§ Exercise directions: Rewrite the stretch of items below, from the first one through the line containing "yellow line: moved 28", as a numbered list with any blank lines left out.

§ Excerpted data:
===============
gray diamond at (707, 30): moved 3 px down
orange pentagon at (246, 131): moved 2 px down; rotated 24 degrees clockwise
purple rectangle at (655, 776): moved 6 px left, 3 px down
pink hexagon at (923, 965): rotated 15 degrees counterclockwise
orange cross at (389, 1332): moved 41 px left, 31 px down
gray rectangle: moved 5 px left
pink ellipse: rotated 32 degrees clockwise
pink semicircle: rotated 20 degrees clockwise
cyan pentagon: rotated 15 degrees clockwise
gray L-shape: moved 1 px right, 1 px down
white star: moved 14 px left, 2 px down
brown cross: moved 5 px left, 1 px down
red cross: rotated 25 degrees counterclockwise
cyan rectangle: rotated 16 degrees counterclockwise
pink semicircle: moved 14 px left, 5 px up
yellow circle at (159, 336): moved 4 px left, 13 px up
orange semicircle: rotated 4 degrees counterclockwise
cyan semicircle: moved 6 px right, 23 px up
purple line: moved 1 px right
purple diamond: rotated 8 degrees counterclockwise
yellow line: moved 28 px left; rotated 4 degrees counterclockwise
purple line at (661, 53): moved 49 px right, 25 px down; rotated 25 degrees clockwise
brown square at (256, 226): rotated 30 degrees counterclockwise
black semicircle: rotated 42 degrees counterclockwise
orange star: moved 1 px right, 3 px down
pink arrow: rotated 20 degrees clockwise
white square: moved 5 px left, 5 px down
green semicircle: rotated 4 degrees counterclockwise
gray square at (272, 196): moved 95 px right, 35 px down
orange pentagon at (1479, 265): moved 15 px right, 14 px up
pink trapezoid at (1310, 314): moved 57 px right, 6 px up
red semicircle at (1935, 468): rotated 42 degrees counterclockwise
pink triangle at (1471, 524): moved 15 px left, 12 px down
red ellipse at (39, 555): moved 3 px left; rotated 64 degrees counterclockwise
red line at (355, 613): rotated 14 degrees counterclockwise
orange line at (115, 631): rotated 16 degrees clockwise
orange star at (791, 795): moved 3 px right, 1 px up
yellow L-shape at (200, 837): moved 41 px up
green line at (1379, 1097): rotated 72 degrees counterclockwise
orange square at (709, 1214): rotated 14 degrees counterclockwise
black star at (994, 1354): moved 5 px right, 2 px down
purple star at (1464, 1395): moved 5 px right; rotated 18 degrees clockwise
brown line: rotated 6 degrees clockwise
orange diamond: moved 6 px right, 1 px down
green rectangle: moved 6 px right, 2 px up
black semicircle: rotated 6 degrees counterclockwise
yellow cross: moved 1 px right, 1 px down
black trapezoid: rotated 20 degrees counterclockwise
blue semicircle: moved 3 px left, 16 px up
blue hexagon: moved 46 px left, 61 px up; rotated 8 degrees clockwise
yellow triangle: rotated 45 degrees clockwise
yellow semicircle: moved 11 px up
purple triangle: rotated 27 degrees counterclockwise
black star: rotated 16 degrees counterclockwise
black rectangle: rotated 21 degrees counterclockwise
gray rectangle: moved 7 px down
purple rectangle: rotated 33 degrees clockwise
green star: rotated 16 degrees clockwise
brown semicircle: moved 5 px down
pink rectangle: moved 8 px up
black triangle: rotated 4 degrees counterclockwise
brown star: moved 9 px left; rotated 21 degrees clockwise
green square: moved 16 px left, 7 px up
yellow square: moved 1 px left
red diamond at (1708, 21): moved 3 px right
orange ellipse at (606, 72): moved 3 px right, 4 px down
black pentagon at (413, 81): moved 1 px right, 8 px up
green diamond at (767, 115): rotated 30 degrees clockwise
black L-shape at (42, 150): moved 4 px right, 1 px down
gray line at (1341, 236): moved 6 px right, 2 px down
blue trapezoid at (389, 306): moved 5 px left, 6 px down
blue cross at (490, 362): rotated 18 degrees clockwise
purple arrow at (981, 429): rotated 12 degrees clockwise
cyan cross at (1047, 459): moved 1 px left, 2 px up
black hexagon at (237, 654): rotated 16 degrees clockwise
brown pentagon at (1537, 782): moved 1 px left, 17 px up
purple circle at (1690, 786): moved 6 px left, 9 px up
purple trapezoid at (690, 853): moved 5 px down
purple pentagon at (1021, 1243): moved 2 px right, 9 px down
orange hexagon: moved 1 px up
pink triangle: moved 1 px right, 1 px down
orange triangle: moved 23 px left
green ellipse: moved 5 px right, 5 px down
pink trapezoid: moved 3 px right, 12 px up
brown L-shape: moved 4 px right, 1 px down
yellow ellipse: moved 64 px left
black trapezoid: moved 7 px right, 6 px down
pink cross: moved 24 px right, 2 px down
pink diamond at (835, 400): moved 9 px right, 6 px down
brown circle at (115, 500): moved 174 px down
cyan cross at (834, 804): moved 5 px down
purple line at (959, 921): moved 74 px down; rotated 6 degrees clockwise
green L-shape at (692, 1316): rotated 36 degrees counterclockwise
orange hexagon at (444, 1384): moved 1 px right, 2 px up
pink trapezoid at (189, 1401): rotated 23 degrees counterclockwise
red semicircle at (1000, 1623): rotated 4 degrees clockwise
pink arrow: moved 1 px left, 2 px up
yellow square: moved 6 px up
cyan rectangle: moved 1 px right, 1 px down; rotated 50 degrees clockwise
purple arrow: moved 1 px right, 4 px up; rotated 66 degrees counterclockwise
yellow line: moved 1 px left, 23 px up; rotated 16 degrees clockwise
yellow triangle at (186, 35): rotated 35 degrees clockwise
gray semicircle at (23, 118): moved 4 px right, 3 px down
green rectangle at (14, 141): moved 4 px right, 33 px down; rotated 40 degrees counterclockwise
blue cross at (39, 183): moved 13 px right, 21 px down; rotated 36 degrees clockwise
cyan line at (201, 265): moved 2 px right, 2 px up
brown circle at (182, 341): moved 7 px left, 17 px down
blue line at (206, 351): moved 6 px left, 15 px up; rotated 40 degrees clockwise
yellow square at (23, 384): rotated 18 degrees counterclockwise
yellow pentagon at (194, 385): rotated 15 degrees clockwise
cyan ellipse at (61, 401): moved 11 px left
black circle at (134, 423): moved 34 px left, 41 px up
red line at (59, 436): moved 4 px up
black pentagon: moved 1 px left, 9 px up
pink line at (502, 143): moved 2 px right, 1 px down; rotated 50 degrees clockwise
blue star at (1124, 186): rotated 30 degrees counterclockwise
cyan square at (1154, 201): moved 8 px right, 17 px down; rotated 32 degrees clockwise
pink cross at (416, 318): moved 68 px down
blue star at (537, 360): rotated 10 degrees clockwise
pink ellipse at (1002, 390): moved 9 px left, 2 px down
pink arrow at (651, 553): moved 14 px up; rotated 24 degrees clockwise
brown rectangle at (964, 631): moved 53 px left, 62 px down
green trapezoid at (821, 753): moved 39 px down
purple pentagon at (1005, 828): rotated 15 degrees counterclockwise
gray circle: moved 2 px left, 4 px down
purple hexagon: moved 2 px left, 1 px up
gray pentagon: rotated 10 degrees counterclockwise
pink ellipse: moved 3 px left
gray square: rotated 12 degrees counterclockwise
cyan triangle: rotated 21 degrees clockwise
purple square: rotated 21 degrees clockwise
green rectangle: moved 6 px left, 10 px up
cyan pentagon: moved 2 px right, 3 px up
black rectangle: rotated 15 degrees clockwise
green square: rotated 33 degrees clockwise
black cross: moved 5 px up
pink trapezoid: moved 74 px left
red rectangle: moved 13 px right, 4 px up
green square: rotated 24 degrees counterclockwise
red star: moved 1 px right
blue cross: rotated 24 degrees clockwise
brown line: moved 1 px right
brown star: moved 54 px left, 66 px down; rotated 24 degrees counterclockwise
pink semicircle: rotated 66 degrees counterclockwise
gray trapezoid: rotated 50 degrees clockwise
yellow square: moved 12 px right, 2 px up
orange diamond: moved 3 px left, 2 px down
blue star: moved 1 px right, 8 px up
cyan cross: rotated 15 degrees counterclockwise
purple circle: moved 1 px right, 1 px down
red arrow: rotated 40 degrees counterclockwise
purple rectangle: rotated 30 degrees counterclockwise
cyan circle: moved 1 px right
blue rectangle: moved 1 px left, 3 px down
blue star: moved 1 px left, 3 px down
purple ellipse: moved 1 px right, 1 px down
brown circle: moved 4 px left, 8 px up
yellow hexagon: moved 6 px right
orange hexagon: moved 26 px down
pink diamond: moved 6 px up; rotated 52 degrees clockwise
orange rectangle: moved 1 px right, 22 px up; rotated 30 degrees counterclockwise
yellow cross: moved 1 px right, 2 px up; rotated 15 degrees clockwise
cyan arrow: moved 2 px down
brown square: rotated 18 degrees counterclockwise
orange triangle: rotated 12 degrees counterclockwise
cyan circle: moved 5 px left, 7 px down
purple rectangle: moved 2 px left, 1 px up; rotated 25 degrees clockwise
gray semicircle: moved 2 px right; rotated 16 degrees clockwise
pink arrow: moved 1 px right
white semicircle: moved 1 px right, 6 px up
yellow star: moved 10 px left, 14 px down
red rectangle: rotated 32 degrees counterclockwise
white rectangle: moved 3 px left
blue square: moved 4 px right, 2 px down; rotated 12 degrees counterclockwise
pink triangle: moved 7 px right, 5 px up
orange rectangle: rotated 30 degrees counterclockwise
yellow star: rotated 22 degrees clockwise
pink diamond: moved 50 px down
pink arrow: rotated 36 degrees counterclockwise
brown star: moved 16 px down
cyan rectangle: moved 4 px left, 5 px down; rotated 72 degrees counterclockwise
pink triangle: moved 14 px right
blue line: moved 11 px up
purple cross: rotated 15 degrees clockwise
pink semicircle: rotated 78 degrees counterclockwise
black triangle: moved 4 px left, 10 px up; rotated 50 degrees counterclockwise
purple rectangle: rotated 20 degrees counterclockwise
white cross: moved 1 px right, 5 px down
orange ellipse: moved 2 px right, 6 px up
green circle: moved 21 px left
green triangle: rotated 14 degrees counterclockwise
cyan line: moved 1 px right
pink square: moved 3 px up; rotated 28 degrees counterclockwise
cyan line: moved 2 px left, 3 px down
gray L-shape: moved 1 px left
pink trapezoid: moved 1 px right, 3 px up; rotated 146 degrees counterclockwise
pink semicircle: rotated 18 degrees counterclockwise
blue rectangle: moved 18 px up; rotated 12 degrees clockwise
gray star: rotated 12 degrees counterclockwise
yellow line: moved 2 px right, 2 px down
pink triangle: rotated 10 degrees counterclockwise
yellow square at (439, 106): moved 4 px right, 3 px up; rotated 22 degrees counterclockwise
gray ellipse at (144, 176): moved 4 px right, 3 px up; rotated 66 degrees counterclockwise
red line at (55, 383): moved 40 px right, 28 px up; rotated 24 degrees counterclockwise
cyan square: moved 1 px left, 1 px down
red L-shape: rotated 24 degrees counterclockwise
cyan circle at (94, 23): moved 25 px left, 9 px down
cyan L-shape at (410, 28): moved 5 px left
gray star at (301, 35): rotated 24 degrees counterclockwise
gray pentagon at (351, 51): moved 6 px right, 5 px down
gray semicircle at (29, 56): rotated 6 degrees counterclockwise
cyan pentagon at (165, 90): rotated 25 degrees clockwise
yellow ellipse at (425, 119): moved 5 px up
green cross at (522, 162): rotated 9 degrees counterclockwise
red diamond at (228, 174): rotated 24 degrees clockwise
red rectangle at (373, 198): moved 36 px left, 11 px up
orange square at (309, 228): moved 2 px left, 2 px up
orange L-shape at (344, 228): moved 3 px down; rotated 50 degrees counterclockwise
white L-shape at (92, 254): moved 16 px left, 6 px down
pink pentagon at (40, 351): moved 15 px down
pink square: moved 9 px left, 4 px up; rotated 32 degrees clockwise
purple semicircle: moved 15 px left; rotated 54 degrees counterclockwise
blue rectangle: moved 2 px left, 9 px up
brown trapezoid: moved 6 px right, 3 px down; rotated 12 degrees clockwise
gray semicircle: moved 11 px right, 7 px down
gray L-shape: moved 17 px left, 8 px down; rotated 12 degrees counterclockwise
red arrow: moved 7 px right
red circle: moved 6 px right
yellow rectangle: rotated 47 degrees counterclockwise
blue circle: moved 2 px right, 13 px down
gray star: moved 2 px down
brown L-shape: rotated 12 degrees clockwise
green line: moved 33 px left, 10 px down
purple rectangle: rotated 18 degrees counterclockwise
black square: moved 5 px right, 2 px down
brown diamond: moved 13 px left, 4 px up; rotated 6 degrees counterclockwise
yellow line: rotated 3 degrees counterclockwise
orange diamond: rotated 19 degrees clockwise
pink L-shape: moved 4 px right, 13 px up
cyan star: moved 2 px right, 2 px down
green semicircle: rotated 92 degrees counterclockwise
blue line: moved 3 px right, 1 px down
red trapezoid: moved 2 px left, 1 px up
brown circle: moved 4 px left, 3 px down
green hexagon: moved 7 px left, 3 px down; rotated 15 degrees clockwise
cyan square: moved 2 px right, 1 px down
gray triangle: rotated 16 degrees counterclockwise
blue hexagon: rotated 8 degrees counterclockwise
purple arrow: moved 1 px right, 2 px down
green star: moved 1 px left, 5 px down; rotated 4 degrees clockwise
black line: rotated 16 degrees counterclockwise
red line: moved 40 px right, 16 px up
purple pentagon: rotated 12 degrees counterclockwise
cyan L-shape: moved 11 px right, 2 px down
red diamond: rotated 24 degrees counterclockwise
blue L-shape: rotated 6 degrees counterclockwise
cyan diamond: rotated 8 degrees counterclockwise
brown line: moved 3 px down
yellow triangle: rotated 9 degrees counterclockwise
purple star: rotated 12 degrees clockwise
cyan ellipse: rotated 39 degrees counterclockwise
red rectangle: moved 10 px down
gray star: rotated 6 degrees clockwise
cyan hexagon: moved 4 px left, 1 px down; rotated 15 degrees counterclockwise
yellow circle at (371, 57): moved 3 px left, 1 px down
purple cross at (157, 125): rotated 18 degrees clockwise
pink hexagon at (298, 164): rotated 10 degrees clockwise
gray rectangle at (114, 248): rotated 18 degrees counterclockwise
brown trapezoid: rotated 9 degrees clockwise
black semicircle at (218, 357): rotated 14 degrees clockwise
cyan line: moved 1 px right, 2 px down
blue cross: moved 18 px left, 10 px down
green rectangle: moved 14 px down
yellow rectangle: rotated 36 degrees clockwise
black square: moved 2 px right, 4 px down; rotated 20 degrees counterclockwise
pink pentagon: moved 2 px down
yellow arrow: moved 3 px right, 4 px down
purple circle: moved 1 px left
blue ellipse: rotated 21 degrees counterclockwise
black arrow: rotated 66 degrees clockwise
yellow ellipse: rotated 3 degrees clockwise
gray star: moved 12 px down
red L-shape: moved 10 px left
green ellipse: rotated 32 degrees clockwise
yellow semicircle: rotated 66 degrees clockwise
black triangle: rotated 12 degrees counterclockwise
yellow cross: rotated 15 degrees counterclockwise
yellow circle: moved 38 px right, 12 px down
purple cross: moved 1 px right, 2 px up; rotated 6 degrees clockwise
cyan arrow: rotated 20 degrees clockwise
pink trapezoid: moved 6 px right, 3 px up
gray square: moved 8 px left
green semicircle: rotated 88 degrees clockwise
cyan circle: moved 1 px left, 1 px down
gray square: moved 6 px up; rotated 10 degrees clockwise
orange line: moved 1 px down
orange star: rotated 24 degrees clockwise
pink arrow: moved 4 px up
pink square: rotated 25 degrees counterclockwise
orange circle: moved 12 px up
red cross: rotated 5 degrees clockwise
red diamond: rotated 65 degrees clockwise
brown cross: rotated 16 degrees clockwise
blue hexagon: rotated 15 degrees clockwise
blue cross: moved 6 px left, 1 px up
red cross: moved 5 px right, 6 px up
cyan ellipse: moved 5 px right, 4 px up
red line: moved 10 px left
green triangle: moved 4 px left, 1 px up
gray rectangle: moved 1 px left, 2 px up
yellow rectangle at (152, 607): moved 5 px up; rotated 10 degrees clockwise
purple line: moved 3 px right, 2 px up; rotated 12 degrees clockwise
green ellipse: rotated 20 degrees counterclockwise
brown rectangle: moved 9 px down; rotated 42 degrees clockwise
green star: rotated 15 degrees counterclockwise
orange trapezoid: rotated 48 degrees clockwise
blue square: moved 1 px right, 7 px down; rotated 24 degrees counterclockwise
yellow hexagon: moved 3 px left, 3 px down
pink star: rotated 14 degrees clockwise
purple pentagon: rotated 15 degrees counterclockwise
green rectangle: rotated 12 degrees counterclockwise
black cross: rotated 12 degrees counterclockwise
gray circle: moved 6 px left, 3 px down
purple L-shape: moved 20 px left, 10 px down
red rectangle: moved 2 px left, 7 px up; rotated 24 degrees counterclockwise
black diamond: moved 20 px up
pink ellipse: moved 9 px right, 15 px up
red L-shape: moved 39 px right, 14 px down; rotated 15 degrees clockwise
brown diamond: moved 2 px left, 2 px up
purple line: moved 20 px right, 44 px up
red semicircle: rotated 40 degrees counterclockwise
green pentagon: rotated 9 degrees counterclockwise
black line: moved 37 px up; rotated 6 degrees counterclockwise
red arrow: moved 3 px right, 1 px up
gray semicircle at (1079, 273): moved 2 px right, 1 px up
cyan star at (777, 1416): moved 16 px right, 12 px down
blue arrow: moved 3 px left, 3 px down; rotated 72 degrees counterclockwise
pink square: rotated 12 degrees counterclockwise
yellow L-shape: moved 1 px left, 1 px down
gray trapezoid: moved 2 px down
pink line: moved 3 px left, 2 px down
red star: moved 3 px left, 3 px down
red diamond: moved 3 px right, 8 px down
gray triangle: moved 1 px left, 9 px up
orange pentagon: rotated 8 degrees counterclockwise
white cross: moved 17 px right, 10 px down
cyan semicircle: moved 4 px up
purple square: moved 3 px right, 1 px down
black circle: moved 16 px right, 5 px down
===============
§ Final result:
1. gray diamond at (707, 30): moved 3 px down
2. orange pentagon at (246, 131): moved 2 px down; rotated 24 degrees clockwise
3. purple rectangle at (655, 776): moved 6 px left, 3 px down
4. pink hexagon at (923, 965): rotated 15 degrees counterclockwise
5. orange cross at (389, 1332): moved 41 px left, 31 px down
6. gray rectangle: moved 5 px left
7. pink ellipse: rotated 32 degrees clockwise
8. pink semicircle: rotated 20 degrees clockwise
9. cyan pentagon: rotated 15 degrees clockwise
10. gray L-shape: moved 1 px right, 1 px down
11. white star: moved 14 px left, 2 px down
12. brown cross: moved 5 px left, 1 px down
13. red cross: rotated 25 degrees counterclockwise
14. cyan rectangle: rotated 16 degrees counterclockwise
15. pink semicircle: moved 14 px left, 5 px up
16. yellow circle at (159, 336): moved 4 px left, 13 px up
17. orange semicircle: rotated 4 degrees counterclockwise
18. cyan semicircle: moved 6 px right, 23 px up
19. purple line: moved 1 px right
20. purple diamond: rotated 8 degrees counterclockwise
21. yellow line: moved 28 px left; rotated 4 degrees counterclockwise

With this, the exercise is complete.